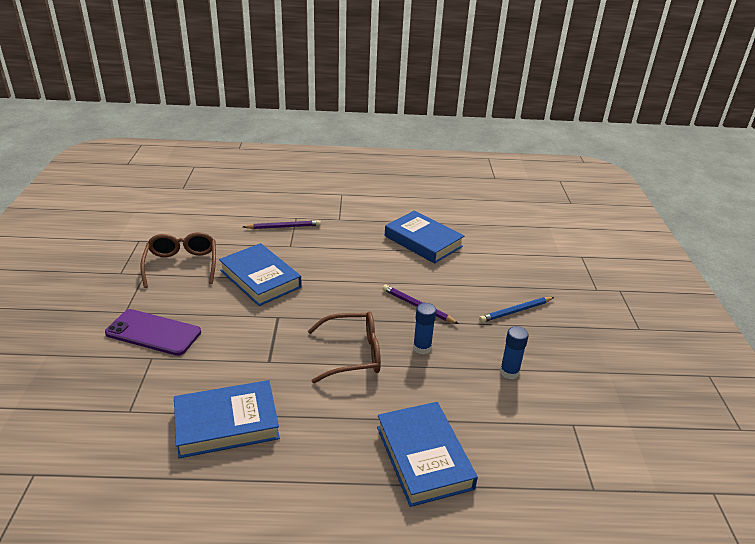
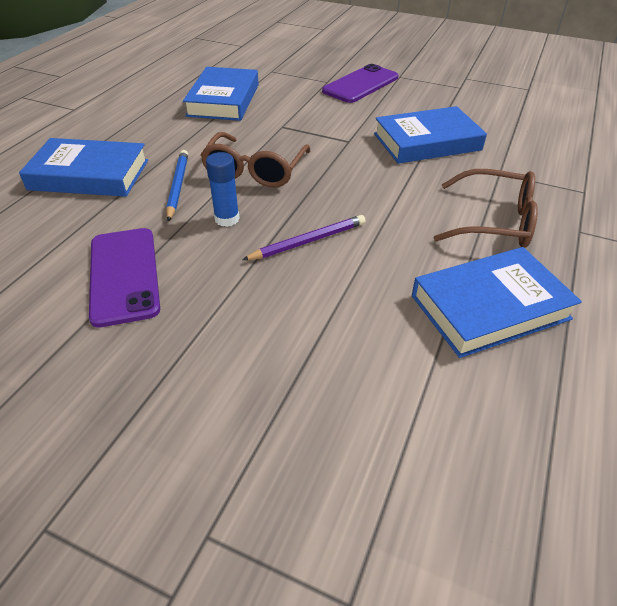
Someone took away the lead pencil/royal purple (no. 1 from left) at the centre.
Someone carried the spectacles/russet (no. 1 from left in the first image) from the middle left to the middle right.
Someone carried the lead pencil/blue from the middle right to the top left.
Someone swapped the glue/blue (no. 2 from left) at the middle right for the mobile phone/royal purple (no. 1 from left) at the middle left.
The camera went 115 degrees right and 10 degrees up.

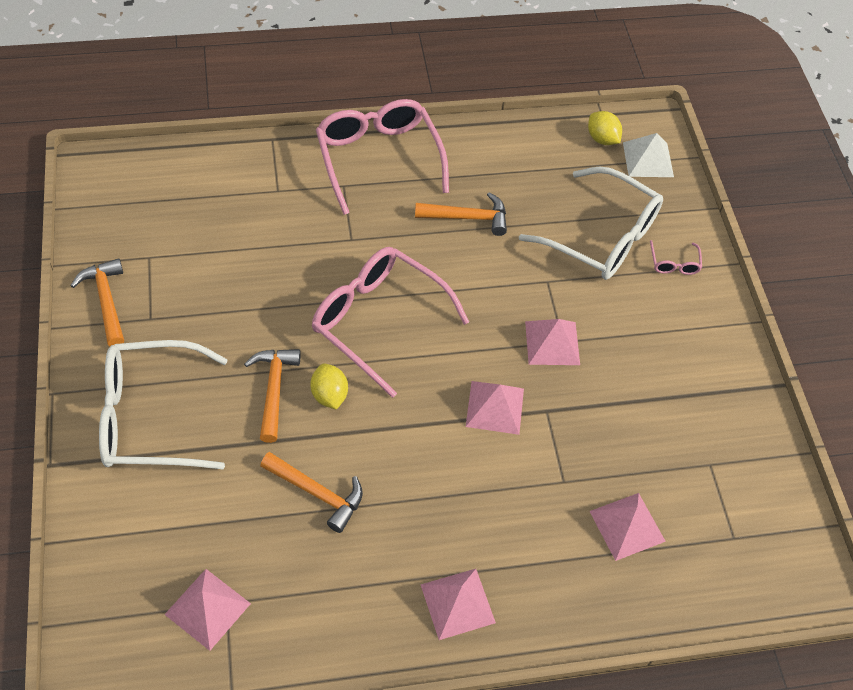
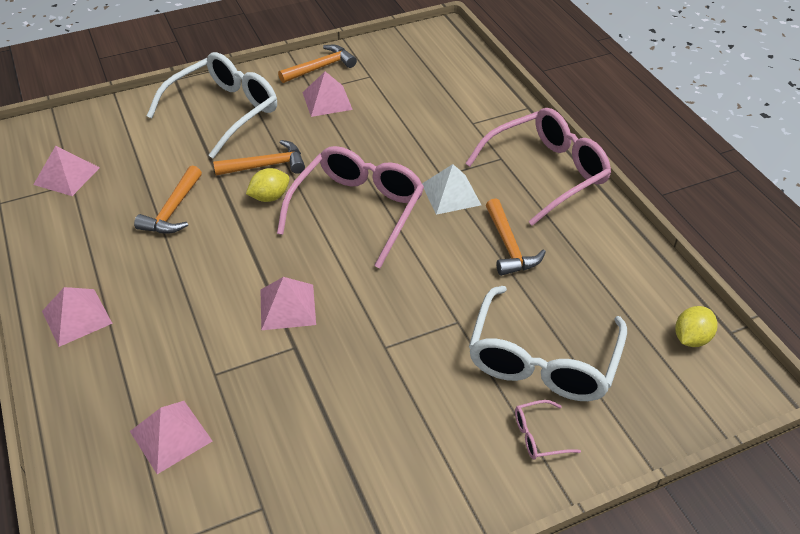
Someone carried the solid pyramid/rose-pink (no. 4 from left in the first image) from the centre to the top centre.
Someone carried the solid pyramid/pure white from the top right to the centre.
Someone rotated the spectacles/pure white (no. 1 from left) at the middle left by 60 degrees clockwise.
The camera went 80 degrees right and 10 degrees down.

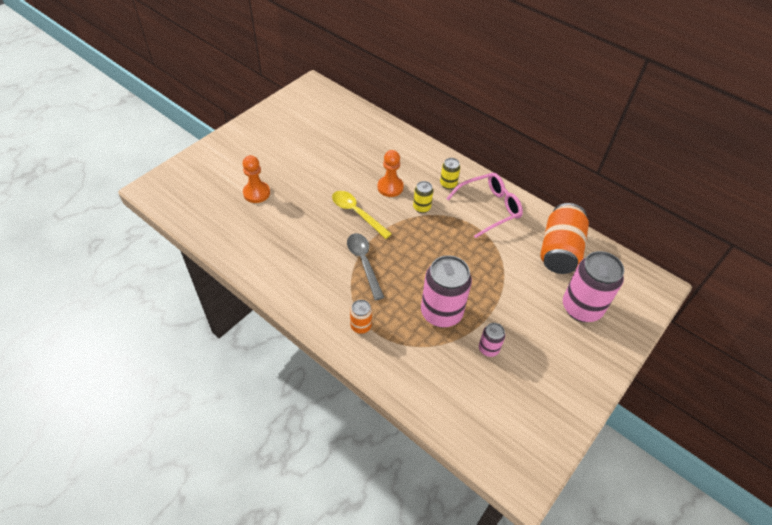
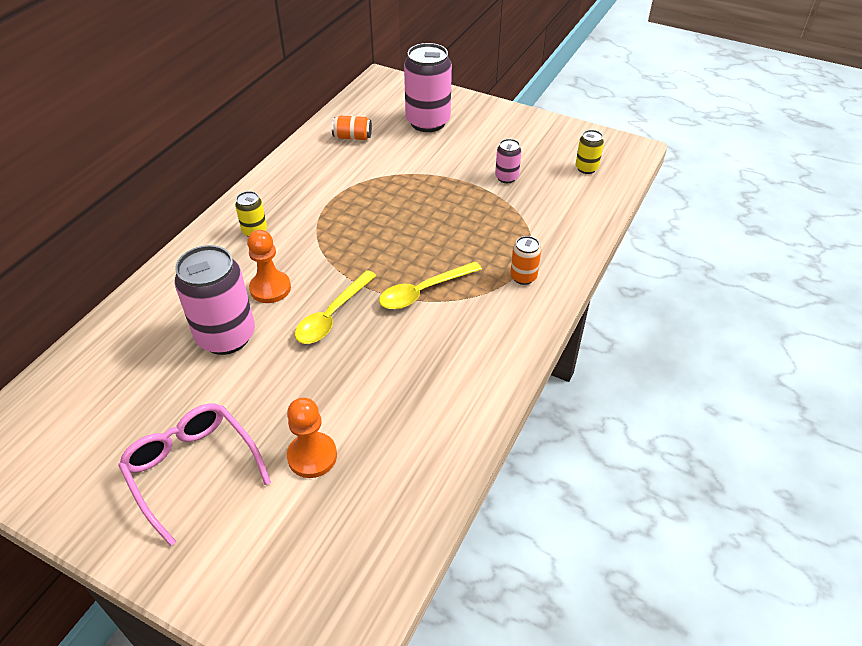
Someone carried the can/yellow (no. 1 from left in the first image) from the centre to the top right.
Someone carried the can/rose-pink (no. 1 from left) from the centre to the middle left.
Someone carried the spectacles/rose-pink from the centre to the bottom left.
Someone repainted the tablespoon/gray at the centre, which became the tablespoon/yellow (no. 2 from left) at the centre.
Someone scaled the can/bright orange (no. 2 from left in the first image) at the middle right by 0.48.
The camera went 100 degrees left and 5 degrees down.

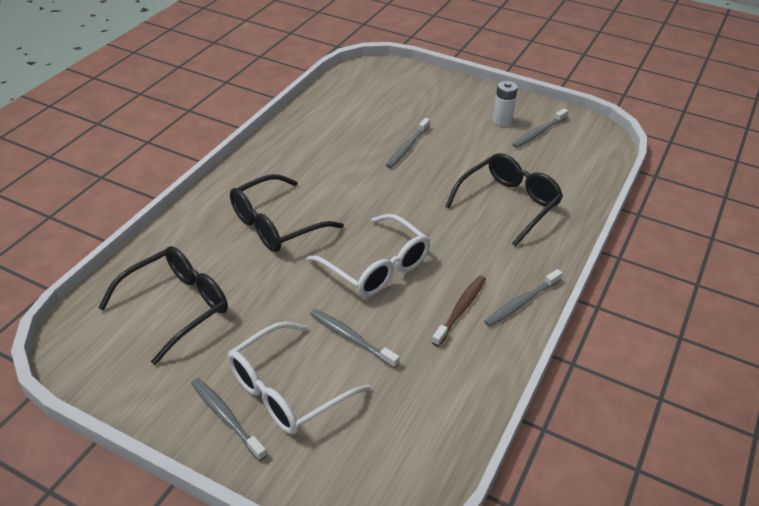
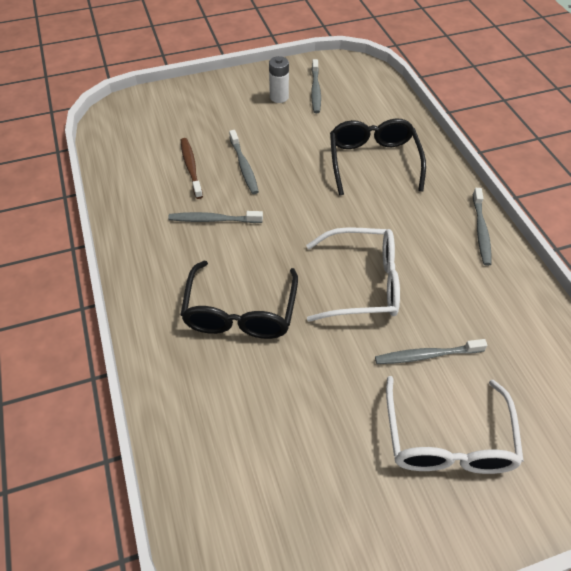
Someone took away the spectacles/black (no. 1 from left) at the middle left.
Someone carried the toothbrush/gray (no. 1 from left) from the bottom left to the centre.
Someone carried the toothbrush/russet from the centre to the top centre.
The camera went 45 degrees left and 10 degrees up.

ABOUT THIS EXERCISE: Each line of the data that holds the word "camera" should be copied.

RESULT OF THIS TASK:
The camera went 115 degrees right and 10 degrees up.
The camera went 80 degrees right and 10 degrees down.
The camera went 100 degrees left and 5 degrees down.
The camera went 45 degrees left and 10 degrees up.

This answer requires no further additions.